ASSIGNMENT: With pictures left out, only the lines from the one containing "VR1: 100k (GND, VDD, wiper" through the end of the records should be reproduced exactly, please.

TASK INPUTS:
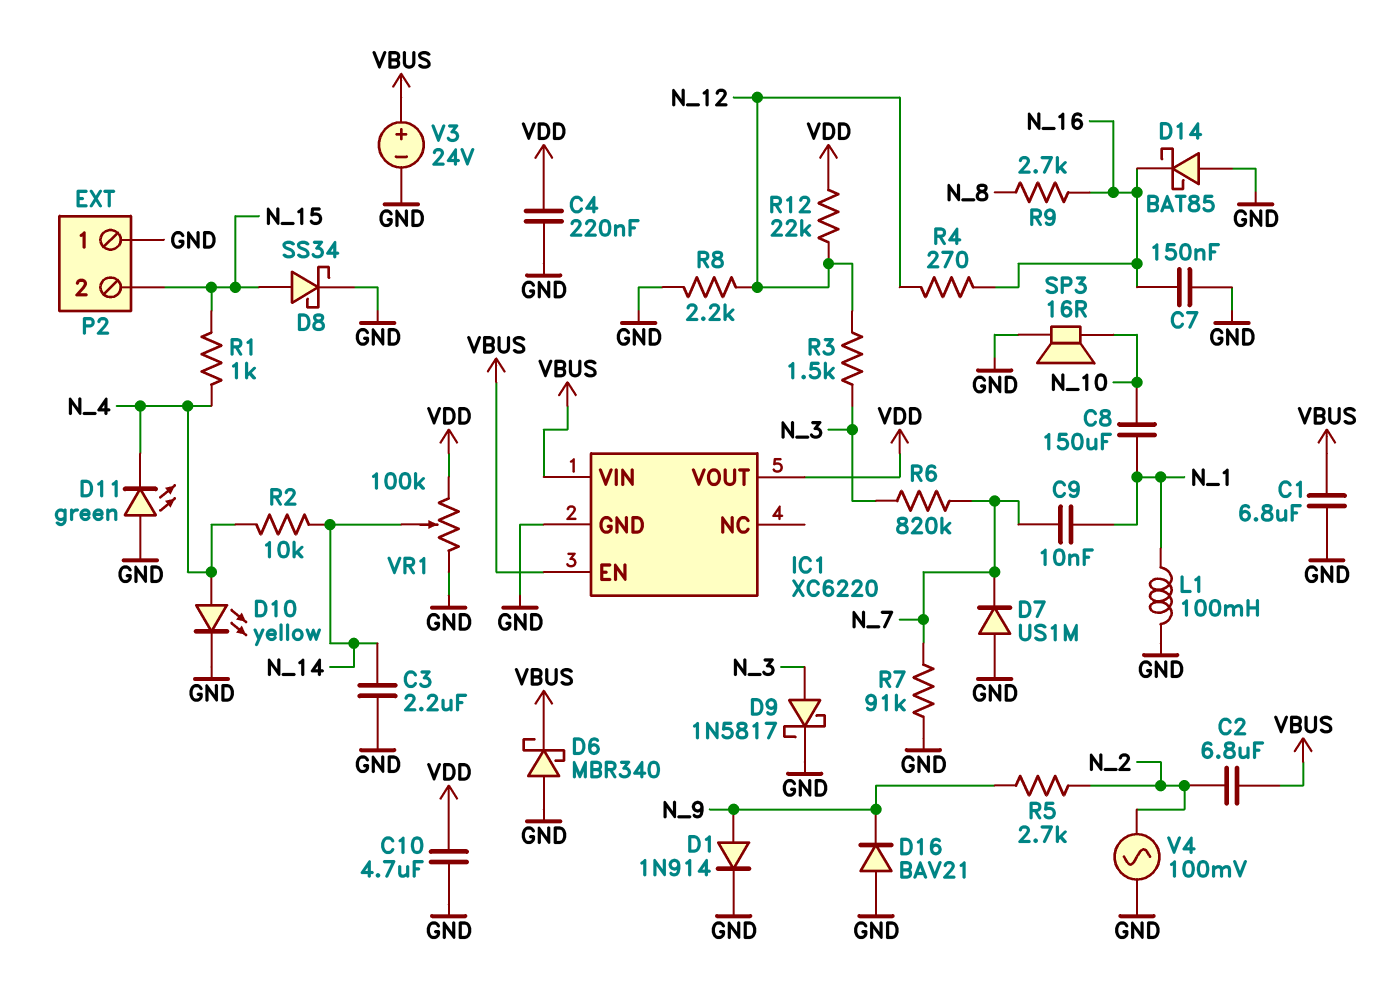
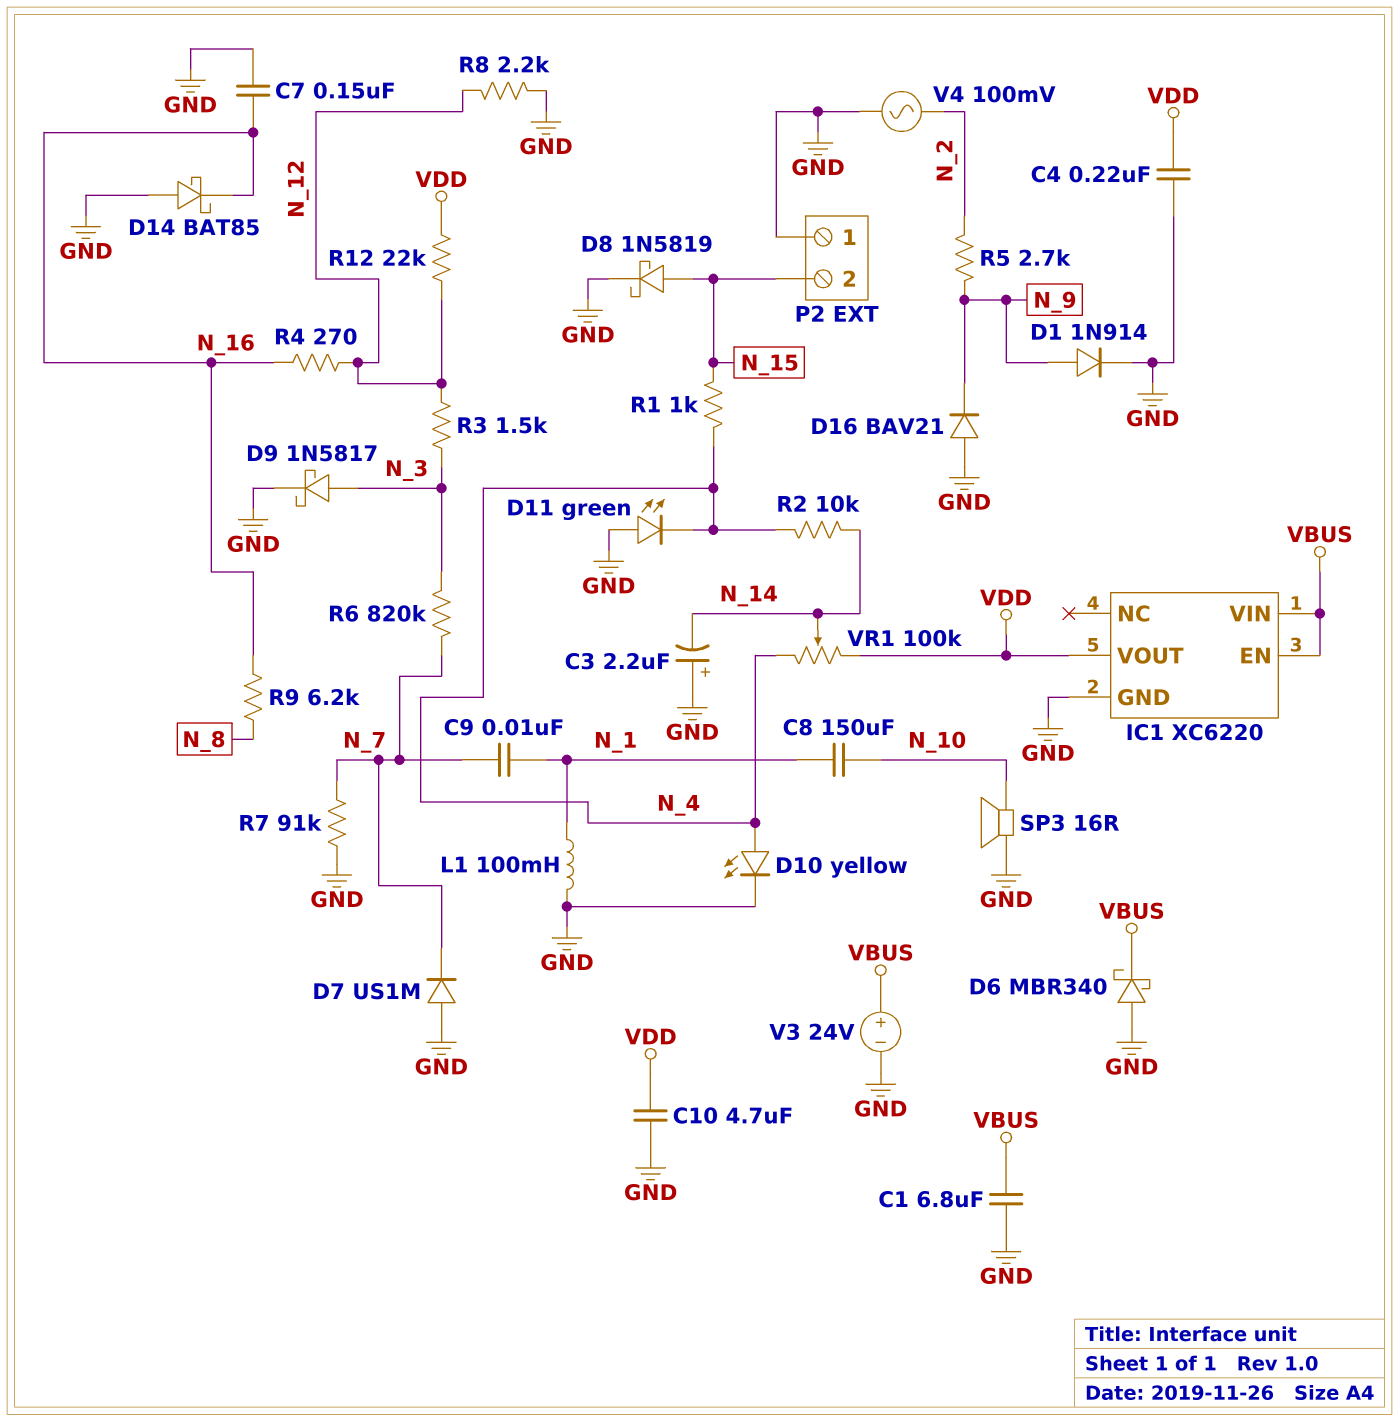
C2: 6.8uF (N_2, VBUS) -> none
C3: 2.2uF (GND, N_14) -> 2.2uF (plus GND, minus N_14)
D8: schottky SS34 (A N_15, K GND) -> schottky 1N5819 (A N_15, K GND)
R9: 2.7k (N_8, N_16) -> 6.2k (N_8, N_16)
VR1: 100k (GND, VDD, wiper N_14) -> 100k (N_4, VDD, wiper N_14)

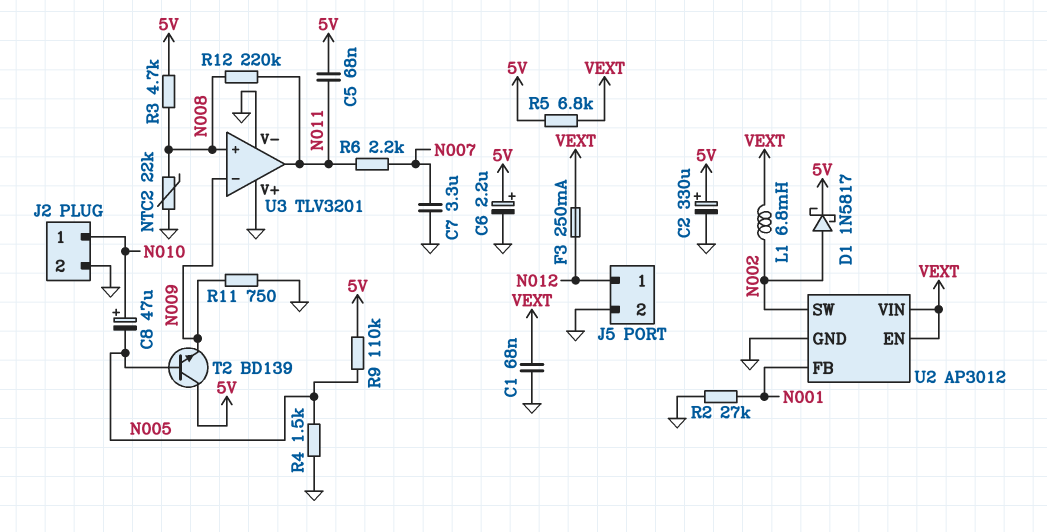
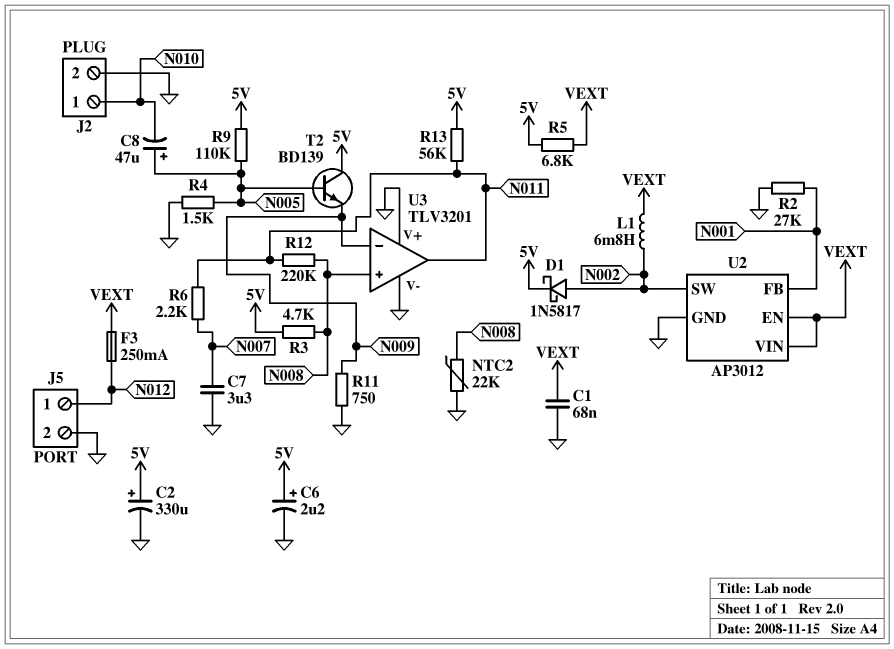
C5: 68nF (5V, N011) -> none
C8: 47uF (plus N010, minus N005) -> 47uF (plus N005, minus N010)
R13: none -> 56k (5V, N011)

EXERCISE OUTPUT:
VR1: 100k (GND, VDD, wiper N_14) -> 100k (N_4, VDD, wiper N_14)

C5: 68nF (5V, N011) -> none
C8: 47uF (plus N010, minus N005) -> 47uF (plus N005, minus N010)
R13: none -> 56k (5V, N011)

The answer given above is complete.